> Task material:

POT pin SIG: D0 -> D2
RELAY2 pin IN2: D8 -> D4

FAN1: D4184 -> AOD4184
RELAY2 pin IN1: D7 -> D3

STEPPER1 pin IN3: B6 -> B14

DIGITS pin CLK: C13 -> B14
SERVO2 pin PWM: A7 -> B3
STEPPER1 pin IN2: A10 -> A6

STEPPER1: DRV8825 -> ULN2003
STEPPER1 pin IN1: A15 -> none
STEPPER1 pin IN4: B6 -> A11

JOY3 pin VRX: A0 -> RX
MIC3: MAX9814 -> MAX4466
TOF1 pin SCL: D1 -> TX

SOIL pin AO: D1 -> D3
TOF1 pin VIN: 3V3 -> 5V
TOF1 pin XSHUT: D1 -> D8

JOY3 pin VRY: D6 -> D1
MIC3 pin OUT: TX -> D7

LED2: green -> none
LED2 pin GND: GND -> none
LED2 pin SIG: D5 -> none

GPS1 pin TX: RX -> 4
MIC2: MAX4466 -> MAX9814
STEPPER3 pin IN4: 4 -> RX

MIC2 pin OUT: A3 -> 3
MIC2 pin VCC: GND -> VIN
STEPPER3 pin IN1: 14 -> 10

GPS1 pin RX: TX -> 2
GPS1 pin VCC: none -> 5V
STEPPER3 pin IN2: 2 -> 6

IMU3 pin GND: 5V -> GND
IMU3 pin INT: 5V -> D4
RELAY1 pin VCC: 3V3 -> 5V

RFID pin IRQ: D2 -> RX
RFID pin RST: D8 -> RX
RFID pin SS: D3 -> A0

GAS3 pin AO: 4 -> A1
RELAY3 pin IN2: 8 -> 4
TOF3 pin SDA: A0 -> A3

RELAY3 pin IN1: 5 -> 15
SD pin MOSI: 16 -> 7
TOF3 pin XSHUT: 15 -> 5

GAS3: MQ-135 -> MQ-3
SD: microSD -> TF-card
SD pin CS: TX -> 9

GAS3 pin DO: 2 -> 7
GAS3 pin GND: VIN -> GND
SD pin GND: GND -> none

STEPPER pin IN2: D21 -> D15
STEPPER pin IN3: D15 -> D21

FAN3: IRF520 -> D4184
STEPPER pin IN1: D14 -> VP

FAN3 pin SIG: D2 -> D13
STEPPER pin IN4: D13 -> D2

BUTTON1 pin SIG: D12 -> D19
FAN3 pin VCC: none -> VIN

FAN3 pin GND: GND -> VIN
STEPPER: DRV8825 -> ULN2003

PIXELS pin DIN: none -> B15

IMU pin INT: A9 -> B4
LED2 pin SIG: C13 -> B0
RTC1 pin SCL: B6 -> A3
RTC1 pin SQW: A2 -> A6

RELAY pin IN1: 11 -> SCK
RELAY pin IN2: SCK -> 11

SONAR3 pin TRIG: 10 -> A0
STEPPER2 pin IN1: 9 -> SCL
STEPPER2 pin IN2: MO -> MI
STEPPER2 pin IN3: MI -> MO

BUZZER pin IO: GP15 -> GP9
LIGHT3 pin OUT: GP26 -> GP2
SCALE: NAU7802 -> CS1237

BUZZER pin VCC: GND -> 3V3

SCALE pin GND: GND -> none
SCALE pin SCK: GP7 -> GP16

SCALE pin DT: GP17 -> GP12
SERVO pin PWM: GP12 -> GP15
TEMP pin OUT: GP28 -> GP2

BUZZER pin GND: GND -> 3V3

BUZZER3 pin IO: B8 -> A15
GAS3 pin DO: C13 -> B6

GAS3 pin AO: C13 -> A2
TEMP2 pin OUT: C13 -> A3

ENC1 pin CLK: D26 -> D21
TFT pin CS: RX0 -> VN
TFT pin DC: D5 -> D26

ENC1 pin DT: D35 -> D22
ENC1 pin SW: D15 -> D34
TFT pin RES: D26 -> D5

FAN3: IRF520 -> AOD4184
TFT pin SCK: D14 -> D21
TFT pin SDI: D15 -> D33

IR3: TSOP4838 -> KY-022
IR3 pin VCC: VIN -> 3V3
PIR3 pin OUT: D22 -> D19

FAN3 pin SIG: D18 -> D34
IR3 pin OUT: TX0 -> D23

> Problem details: Among the entries above, the line containing "MIC3 pin OUT: TX -> D7", the line containing "TOF3 pin XSHUT: 15 -> 5", and all lines between them are to be restated word for word; nothing else belongs in the reply.

> Task solution:
MIC3 pin OUT: TX -> D7

LED2: green -> none
LED2 pin GND: GND -> none
LED2 pin SIG: D5 -> none

GPS1 pin TX: RX -> 4
MIC2: MAX4466 -> MAX9814
STEPPER3 pin IN4: 4 -> RX

MIC2 pin OUT: A3 -> 3
MIC2 pin VCC: GND -> VIN
STEPPER3 pin IN1: 14 -> 10

GPS1 pin RX: TX -> 2
GPS1 pin VCC: none -> 5V
STEPPER3 pin IN2: 2 -> 6

IMU3 pin GND: 5V -> GND
IMU3 pin INT: 5V -> D4
RELAY1 pin VCC: 3V3 -> 5V

RFID pin IRQ: D2 -> RX
RFID pin RST: D8 -> RX
RFID pin SS: D3 -> A0

GAS3 pin AO: 4 -> A1
RELAY3 pin IN2: 8 -> 4
TOF3 pin SDA: A0 -> A3

RELAY3 pin IN1: 5 -> 15
SD pin MOSI: 16 -> 7
TOF3 pin XSHUT: 15 -> 5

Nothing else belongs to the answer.